For the records below, tally the lines that include the word "carrot" and report the number alone.

■ ■ ■

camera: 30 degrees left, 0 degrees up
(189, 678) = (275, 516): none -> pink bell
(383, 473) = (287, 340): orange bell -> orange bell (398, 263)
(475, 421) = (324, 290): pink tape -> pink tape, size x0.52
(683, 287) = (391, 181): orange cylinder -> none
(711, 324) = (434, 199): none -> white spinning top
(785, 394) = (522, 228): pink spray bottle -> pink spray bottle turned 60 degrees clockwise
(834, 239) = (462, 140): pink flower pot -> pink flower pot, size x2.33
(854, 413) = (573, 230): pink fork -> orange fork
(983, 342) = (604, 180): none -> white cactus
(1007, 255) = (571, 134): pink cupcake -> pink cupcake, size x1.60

■ ■ ■

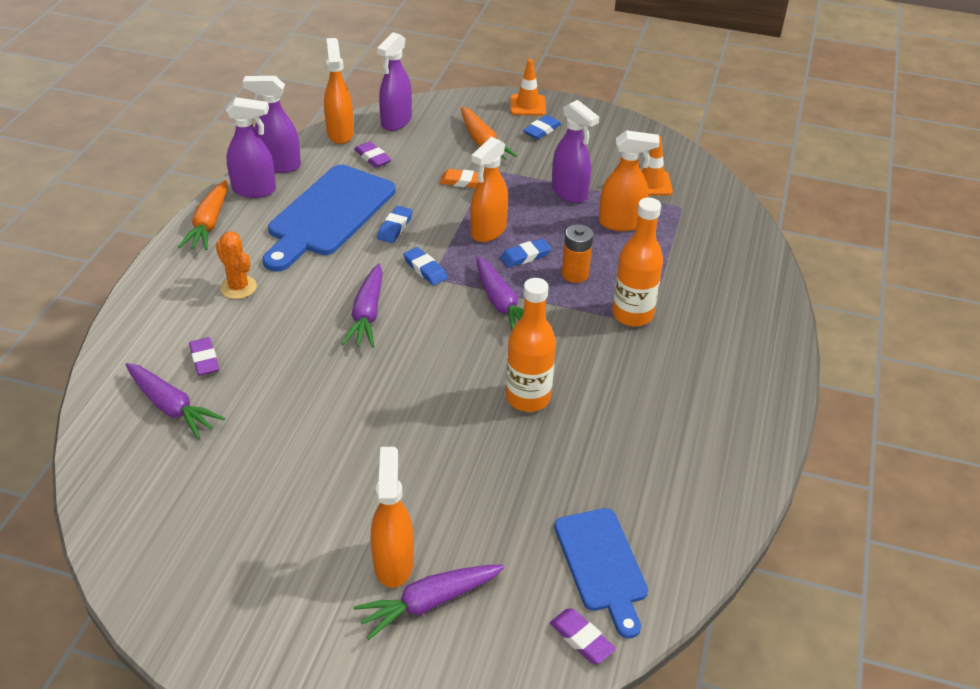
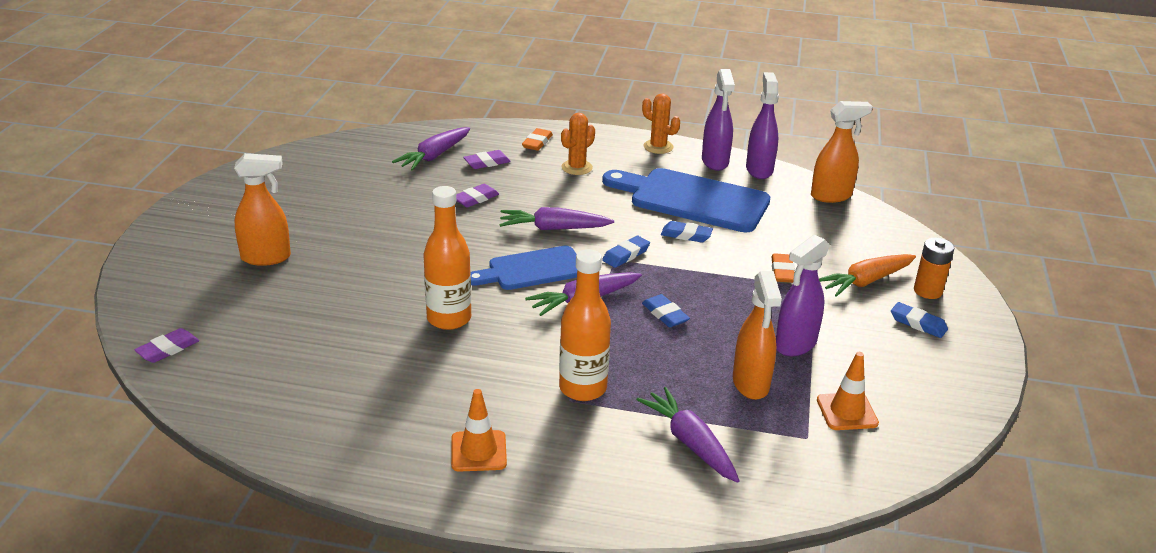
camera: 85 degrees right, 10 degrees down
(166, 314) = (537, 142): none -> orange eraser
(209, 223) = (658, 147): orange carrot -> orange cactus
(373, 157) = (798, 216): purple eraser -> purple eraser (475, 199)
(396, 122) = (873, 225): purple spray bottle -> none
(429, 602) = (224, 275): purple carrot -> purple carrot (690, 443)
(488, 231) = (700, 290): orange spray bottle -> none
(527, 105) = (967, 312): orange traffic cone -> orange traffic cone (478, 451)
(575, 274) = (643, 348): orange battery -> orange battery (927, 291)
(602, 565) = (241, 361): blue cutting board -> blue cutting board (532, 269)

■ ■ ■

**ANSWER TO THIS PROBLEM**
2